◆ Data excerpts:
──────────

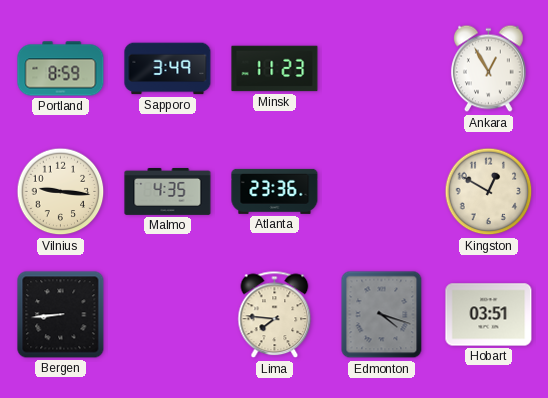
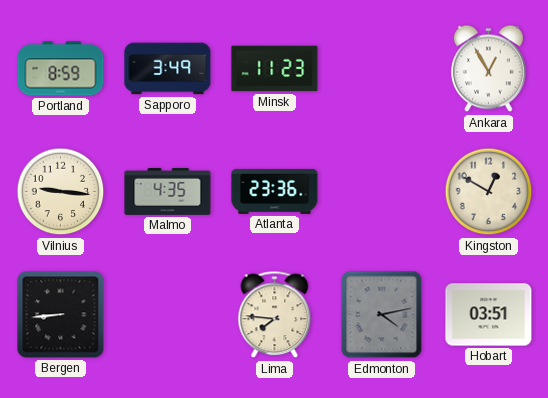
Edmonton: 4:18 -> 4:13
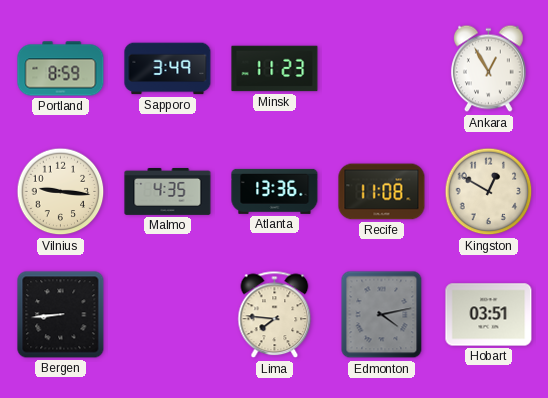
Atlanta: 23:36 -> 13:36
Recife: none -> 11:08
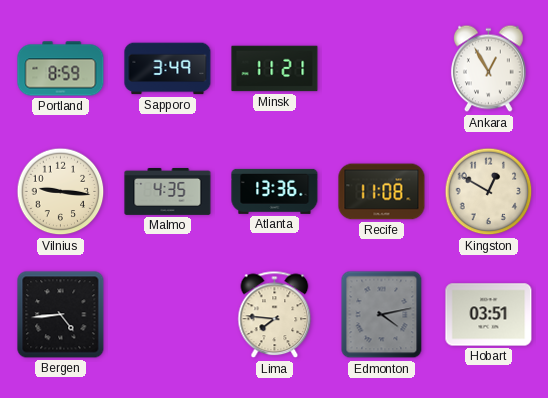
Minsk: 11:23 -> 11:21
Bergen: 8:44 -> 4:44
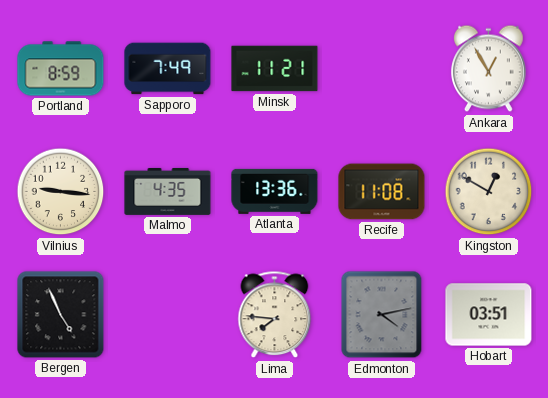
Sapporo: 3:49 -> 7:49
Bergen: 4:44 -> 4:56
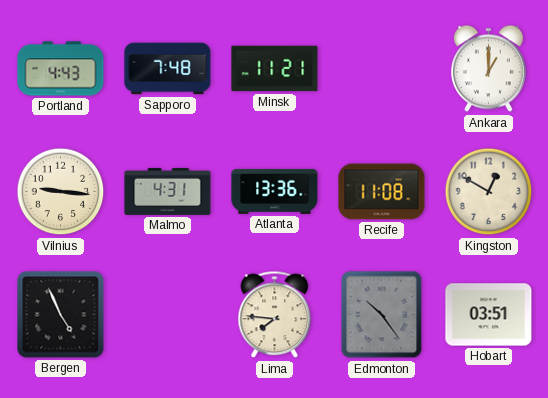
Portland: 8:59 -> 4:43
Sapporo: 7:49 -> 7:48
Ankara: 12:55 -> 1:00
Malmo: 4:35 -> 4:31
Edmonton: 4:13 -> 10:24
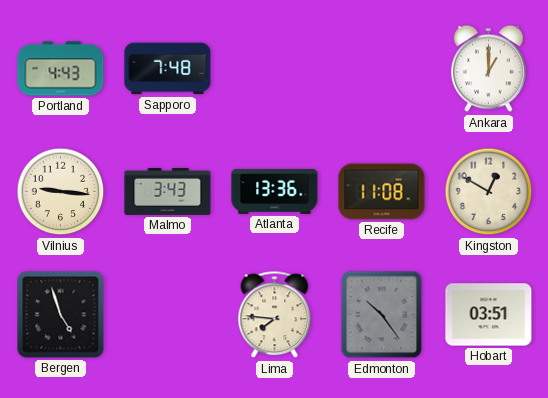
Minsk: 11:21 -> none
Malmo: 4:31 -> 3:43
Bergen: 4:56 -> 4:57
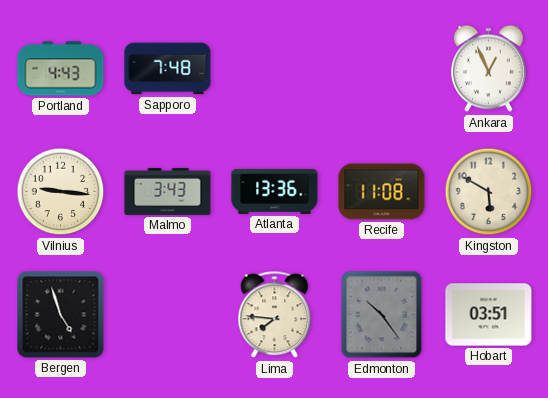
Ankara: 1:00 -> 12:56
Kingston: 12:50 -> 5:50
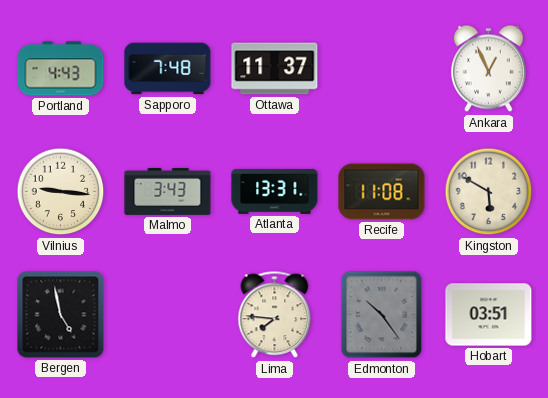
Ottawa: none -> 11:37
Atlanta: 13:36 -> 13:31
Bergen: 4:57 -> 4:58
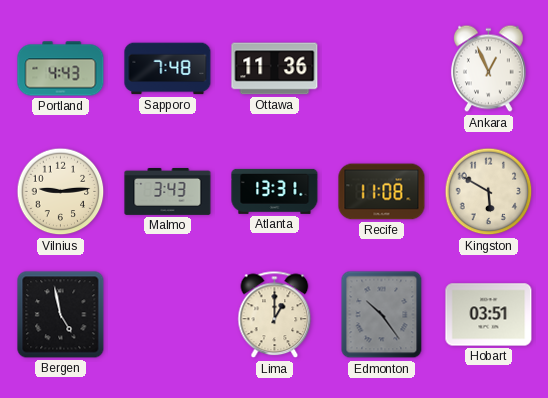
Ottawa: 11:37 -> 11:36
Vilnius: 9:16 -> 9:14
Lima: 7:46 -> 1:00
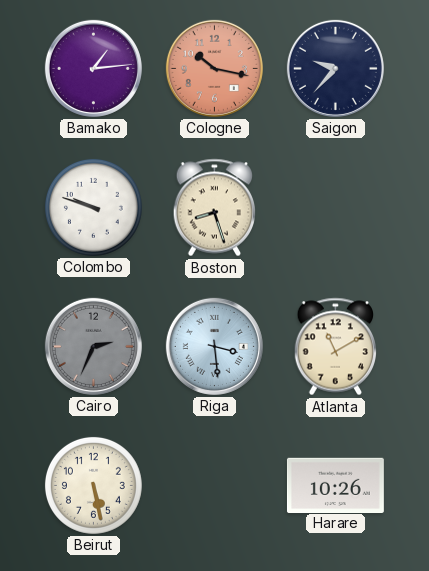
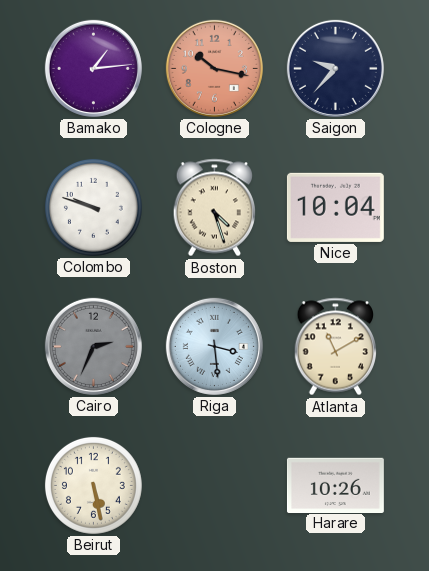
Boston: 8:27 -> 4:27
Nice: none -> 10:04
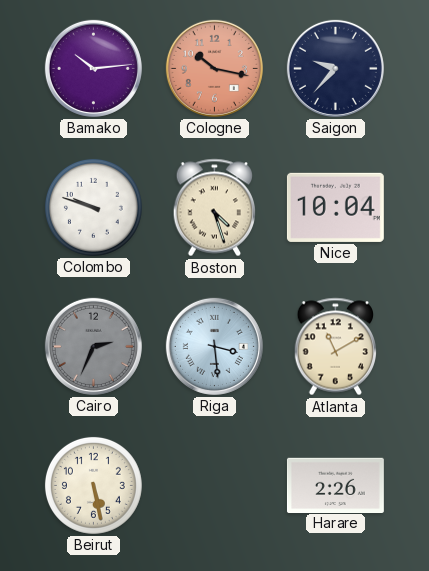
Bamako: 1:14 -> 10:14
Harare: 10:26 -> 2:26
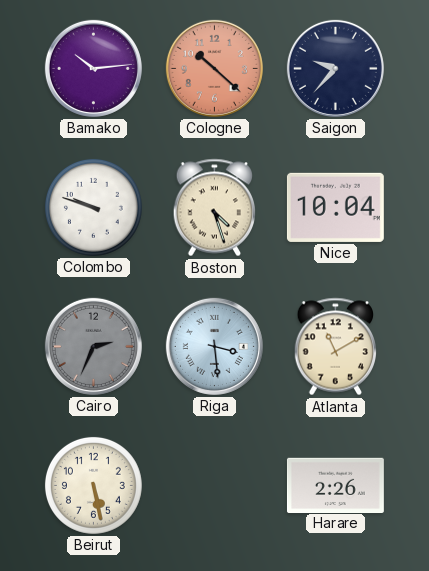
Cologne: 10:17 -> 10:22
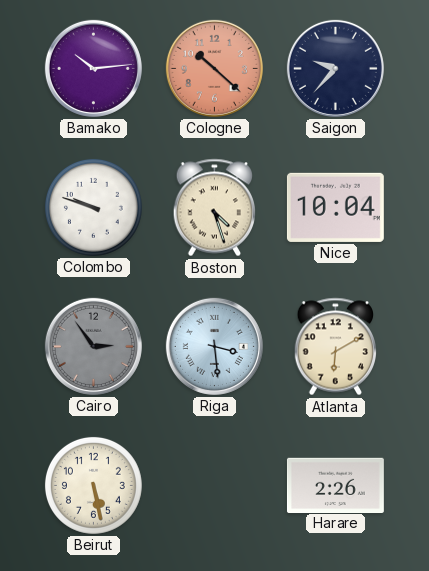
Cairo: 2:34 -> 2:54
Atlanta: 11:10 -> 6:10
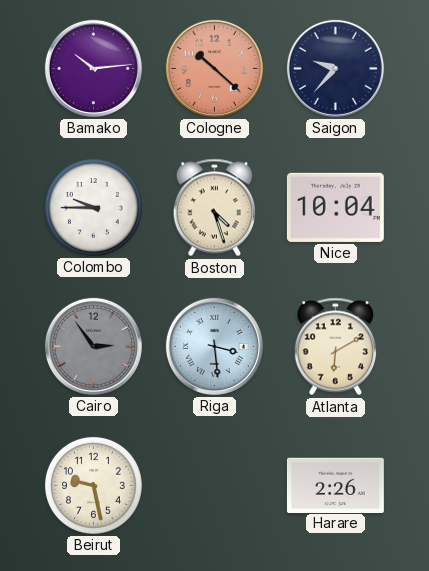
Colombo: 9:48 -> 9:45
Beirut: 5:28 -> 9:28
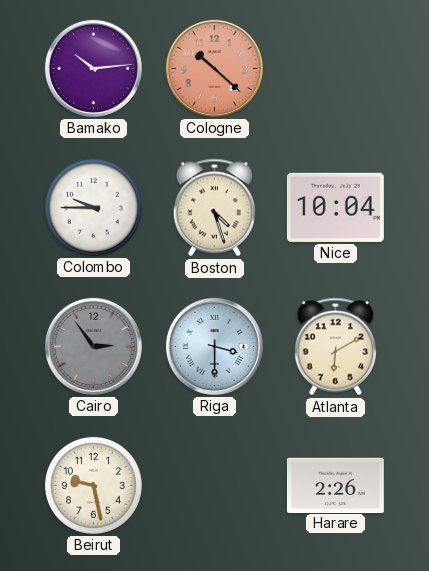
Saigon: 9:37 -> none
Riga: 3:29 -> 3:30
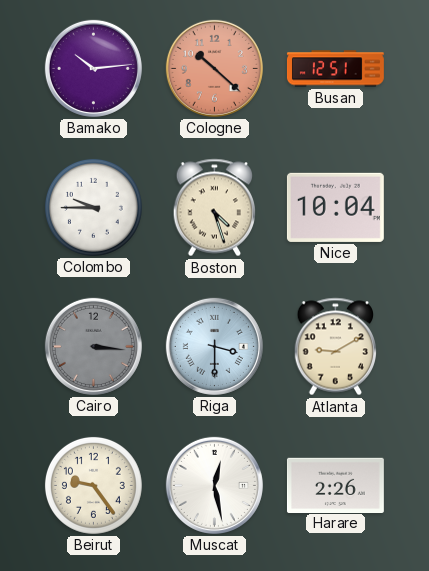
Busan: none -> 12:51
Cairo: 2:54 -> 3:16
Atlanta: 6:10 -> 9:10
Beirut: 9:28 -> 9:24
Muscat: none -> 12:28
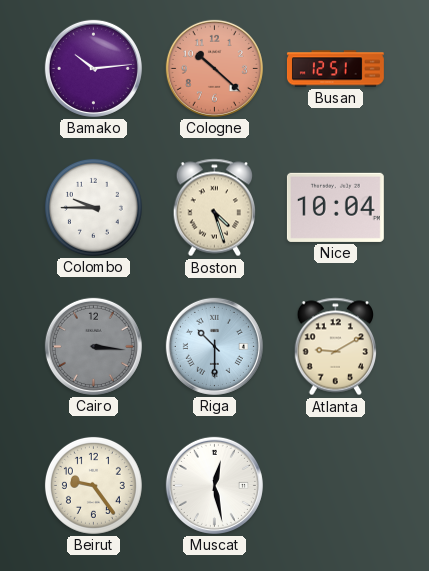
Riga: 3:30 -> 10:30
Harare: 2:26 -> none
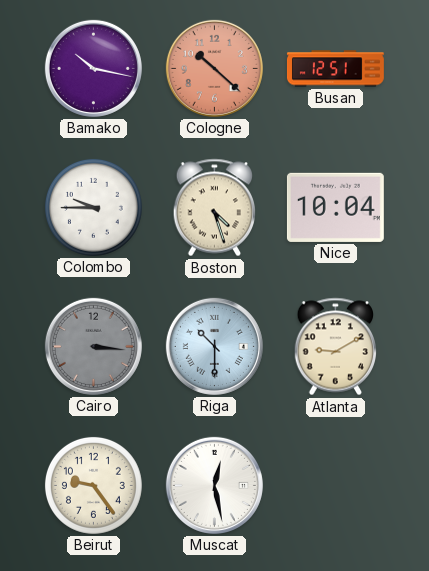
Bamako: 10:14 -> 10:17
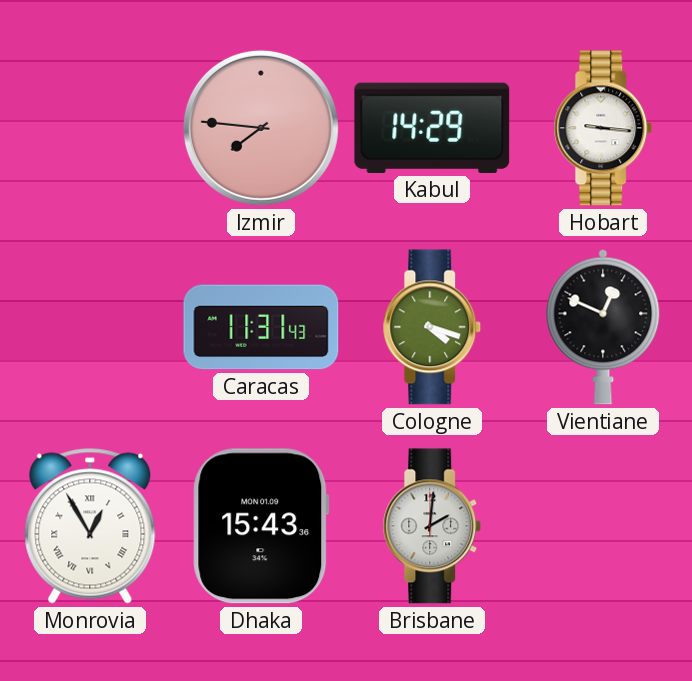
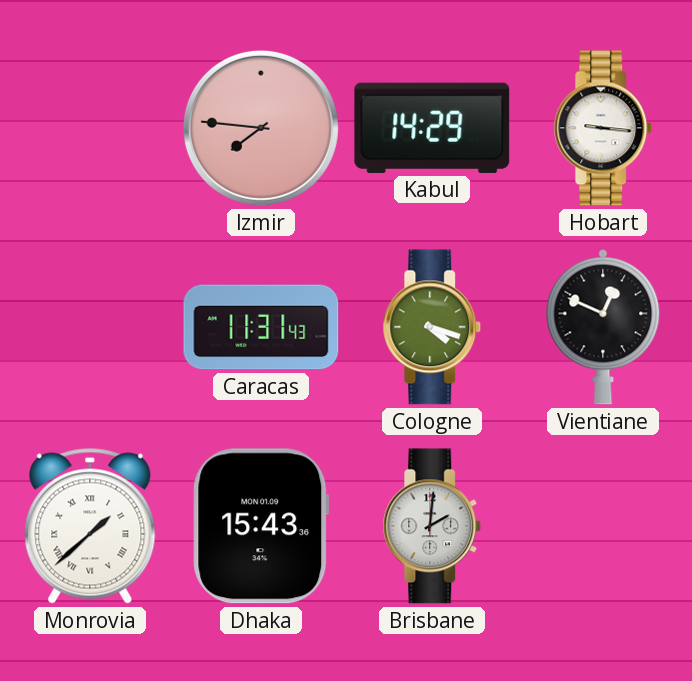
Monrovia: 12:55 -> 1:38
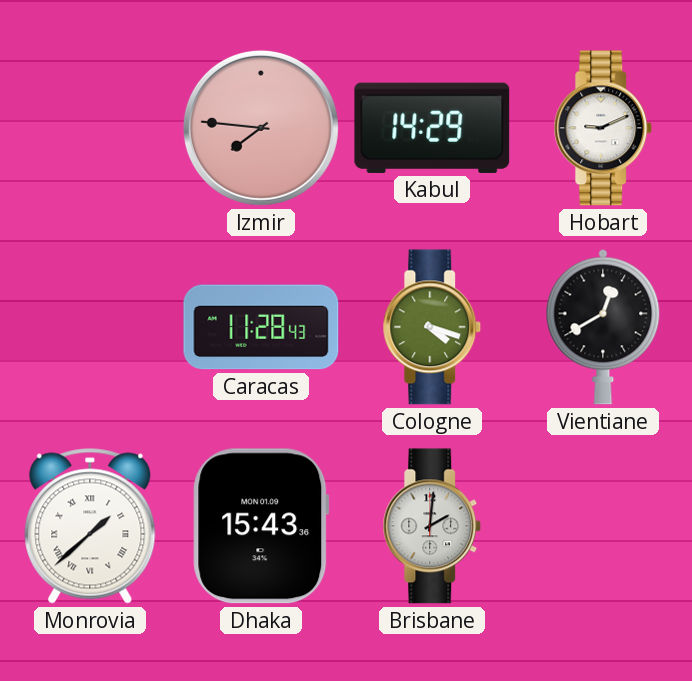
Hobart: 9:16 -> 9:11
Caracas: 11:31 -> 11:28
Vientiane: 12:49 -> 12:40
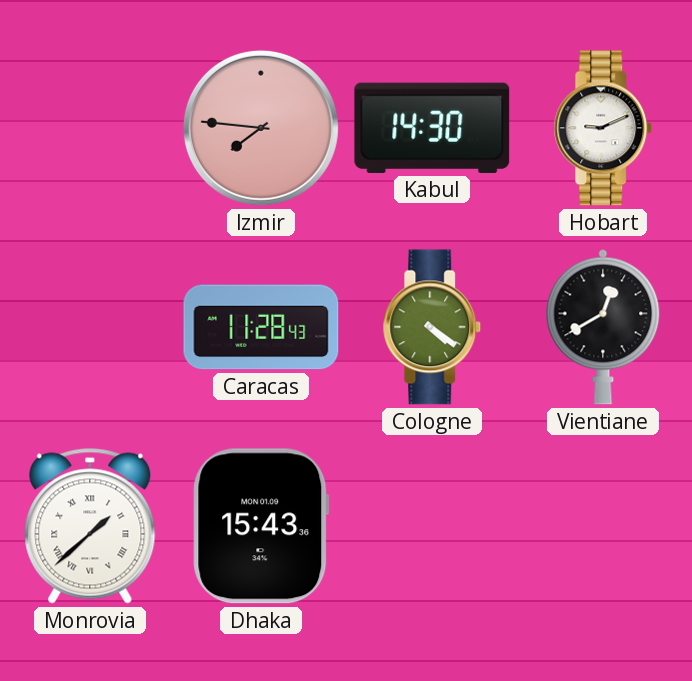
Kabul: 14:29 -> 14:30
Cologne: 4:18 -> 4:21
Brisbane: 2:01 -> none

──────────

◆ Exercise brief: Copy the lines of the material from the line containing "Cairo: 2:34 -> 2:54" through the end of the material, including both ends. Leave the pictures out.

◆ Exercise response:
Cairo: 2:34 -> 2:54
Atlanta: 11:10 -> 6:10
Colombo: 9:48 -> 9:45
Beirut: 5:28 -> 9:28
Saigon: 9:37 -> none
Riga: 3:29 -> 3:30
Busan: none -> 12:51
Cairo: 2:54 -> 3:16
Atlanta: 6:10 -> 9:10
Beirut: 9:28 -> 9:24
Muscat: none -> 12:28
Riga: 3:30 -> 10:30
Harare: 2:26 -> none
Bamako: 10:14 -> 10:17
Monrovia: 12:55 -> 1:38
Hobart: 9:16 -> 9:11
Caracas: 11:31 -> 11:28
Vientiane: 12:49 -> 12:40
Kabul: 14:29 -> 14:30
Cologne: 4:18 -> 4:21
Brisbane: 2:01 -> none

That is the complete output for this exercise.